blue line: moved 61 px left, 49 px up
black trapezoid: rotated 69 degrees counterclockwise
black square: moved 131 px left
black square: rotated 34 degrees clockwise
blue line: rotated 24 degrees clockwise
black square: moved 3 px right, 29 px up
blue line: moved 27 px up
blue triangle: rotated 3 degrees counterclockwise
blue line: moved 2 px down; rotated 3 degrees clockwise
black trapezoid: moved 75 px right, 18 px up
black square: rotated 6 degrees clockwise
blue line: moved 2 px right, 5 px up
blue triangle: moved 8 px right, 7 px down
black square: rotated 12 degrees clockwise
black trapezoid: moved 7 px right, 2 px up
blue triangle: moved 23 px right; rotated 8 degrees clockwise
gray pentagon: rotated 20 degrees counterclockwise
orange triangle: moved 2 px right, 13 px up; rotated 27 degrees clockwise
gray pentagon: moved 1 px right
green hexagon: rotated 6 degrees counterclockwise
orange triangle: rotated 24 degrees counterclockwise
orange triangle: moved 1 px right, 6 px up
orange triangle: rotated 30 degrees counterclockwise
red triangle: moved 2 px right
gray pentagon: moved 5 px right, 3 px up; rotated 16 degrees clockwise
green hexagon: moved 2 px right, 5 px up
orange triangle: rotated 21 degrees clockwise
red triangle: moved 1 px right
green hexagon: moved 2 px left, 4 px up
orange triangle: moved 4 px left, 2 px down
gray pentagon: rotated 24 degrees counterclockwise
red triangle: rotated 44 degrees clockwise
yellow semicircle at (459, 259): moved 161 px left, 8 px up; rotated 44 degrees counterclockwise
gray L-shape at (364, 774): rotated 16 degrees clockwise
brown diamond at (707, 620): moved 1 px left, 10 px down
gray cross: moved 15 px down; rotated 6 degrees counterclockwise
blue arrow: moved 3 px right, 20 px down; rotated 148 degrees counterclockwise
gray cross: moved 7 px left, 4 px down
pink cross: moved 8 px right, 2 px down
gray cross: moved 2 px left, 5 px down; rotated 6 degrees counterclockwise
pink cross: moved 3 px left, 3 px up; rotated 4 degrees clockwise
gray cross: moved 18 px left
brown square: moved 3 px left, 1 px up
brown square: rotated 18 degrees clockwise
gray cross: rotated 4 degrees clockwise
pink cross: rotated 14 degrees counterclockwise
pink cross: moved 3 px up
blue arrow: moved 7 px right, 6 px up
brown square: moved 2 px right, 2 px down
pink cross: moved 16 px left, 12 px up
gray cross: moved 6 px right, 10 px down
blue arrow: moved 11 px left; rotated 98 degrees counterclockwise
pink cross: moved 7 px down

● **STATED GOAL**
Rewrite all the entries above, replacing each "pink cross" with "purple cross" and changing nothing else.

● **CORRECT ANSWER**
blue line: moved 61 px left, 49 px up
black trapezoid: rotated 69 degrees counterclockwise
black square: moved 131 px left
black square: rotated 34 degrees clockwise
blue line: rotated 24 degrees clockwise
black square: moved 3 px right, 29 px up
blue line: moved 27 px up
blue triangle: rotated 3 degrees counterclockwise
blue line: moved 2 px down; rotated 3 degrees clockwise
black trapezoid: moved 75 px right, 18 px up
black square: rotated 6 degrees clockwise
blue line: moved 2 px right, 5 px up
blue triangle: moved 8 px right, 7 px down
black square: rotated 12 degrees clockwise
black trapezoid: moved 7 px right, 2 px up
blue triangle: moved 23 px right; rotated 8 degrees clockwise
gray pentagon: rotated 20 degrees counterclockwise
orange triangle: moved 2 px right, 13 px up; rotated 27 degrees clockwise
gray pentagon: moved 1 px right
green hexagon: rotated 6 degrees counterclockwise
orange triangle: rotated 24 degrees counterclockwise
orange triangle: moved 1 px right, 6 px up
orange triangle: rotated 30 degrees counterclockwise
red triangle: moved 2 px right
gray pentagon: moved 5 px right, 3 px up; rotated 16 degrees clockwise
green hexagon: moved 2 px right, 5 px up
orange triangle: rotated 21 degrees clockwise
red triangle: moved 1 px right
green hexagon: moved 2 px left, 4 px up
orange triangle: moved 4 px left, 2 px down
gray pentagon: rotated 24 degrees counterclockwise
red triangle: rotated 44 degrees clockwise
yellow semicircle at (459, 259): moved 161 px left, 8 px up; rotated 44 degrees counterclockwise
gray L-shape at (364, 774): rotated 16 degrees clockwise
brown diamond at (707, 620): moved 1 px left, 10 px down
gray cross: moved 15 px down; rotated 6 degrees counterclockwise
blue arrow: moved 3 px right, 20 px down; rotated 148 degrees counterclockwise
gray cross: moved 7 px left, 4 px down
purple cross: moved 8 px right, 2 px down
gray cross: moved 2 px left, 5 px down; rotated 6 degrees counterclockwise
purple cross: moved 3 px left, 3 px up; rotated 4 degrees clockwise
gray cross: moved 18 px left
brown square: moved 3 px left, 1 px up
brown square: rotated 18 degrees clockwise
gray cross: rotated 4 degrees clockwise
purple cross: rotated 14 degrees counterclockwise
purple cross: moved 3 px up
blue arrow: moved 7 px right, 6 px up
brown square: moved 2 px right, 2 px down
purple cross: moved 16 px left, 12 px up
gray cross: moved 6 px right, 10 px down
blue arrow: moved 11 px left; rotated 98 degrees counterclockwise
purple cross: moved 7 px down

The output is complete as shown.